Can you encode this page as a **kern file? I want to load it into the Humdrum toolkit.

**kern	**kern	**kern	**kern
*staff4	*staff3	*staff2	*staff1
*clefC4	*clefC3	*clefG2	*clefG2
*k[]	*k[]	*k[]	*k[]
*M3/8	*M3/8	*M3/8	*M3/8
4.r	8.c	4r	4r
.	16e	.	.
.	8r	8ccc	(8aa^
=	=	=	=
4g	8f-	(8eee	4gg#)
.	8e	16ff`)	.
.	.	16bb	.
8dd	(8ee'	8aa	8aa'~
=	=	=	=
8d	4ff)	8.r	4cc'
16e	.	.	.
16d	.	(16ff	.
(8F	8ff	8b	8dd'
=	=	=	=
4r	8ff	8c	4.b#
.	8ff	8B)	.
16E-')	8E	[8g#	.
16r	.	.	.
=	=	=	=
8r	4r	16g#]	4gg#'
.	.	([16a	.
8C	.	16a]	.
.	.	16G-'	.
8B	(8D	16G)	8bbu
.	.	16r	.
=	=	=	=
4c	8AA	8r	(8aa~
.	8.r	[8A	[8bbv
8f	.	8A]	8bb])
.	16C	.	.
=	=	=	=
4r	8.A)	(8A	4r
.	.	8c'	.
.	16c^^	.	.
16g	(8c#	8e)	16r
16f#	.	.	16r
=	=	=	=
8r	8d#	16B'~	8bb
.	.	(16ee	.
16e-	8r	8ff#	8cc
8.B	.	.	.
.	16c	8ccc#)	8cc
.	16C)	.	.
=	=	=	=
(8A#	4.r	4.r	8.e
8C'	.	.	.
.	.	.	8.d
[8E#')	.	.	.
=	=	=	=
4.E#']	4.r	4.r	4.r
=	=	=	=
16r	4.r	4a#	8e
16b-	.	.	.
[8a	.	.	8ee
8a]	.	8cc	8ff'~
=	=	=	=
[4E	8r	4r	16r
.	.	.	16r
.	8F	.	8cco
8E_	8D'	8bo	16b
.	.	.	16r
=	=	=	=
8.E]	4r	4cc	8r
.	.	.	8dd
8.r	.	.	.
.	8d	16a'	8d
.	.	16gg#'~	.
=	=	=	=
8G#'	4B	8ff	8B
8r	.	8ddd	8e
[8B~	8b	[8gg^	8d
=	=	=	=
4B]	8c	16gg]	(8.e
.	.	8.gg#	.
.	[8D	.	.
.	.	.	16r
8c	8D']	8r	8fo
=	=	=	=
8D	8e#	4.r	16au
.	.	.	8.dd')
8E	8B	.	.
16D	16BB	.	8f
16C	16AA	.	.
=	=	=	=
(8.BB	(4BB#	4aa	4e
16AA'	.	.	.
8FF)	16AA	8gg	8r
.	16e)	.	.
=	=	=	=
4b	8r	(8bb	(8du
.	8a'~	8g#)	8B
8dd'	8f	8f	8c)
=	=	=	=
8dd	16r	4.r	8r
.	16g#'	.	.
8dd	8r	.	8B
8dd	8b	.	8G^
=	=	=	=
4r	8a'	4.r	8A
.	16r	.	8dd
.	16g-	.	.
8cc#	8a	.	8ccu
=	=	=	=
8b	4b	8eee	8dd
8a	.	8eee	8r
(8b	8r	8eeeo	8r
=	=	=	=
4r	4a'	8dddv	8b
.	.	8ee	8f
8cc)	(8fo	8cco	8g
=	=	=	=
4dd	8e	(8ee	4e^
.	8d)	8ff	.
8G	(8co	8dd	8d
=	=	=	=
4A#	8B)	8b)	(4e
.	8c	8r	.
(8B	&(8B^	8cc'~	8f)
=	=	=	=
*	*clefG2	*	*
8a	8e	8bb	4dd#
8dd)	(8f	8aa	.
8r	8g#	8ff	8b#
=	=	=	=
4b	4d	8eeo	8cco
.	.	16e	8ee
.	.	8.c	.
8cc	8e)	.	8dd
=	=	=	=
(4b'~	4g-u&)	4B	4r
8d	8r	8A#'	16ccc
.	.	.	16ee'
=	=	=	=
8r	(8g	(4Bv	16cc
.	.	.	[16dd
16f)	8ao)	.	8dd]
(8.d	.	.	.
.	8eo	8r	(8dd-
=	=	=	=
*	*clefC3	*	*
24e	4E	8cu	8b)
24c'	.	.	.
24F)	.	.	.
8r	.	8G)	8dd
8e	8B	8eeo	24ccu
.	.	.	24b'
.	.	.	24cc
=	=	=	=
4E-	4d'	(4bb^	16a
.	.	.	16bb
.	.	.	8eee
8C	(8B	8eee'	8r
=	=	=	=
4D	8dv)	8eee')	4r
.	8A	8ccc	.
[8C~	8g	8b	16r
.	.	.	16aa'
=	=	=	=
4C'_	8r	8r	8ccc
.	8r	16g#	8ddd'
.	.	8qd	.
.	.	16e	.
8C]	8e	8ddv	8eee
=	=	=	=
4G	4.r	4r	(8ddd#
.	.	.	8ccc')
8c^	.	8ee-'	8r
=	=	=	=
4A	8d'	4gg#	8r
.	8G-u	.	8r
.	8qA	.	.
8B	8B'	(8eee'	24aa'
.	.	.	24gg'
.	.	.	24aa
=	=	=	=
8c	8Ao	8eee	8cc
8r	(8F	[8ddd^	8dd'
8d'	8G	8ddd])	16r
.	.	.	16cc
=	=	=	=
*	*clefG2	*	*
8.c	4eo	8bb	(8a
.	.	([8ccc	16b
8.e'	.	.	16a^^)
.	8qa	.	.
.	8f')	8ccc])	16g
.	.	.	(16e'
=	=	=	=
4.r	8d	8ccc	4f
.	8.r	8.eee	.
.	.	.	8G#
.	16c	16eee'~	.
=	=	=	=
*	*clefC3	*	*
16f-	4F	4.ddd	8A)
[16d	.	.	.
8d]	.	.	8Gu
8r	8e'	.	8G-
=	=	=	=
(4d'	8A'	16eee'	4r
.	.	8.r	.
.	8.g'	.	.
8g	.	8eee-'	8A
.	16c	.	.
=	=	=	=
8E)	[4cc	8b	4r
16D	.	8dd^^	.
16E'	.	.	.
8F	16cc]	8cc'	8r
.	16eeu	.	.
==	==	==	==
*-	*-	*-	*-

┄┄┄┄┄┄

Instructions for the task: Pull out every line of the material above that contains the string "kern".

Reply:
Can you encode this page as a **kern file? I want to load it into the Humdrum toolkit.
**kern	**kern	**kern	**kern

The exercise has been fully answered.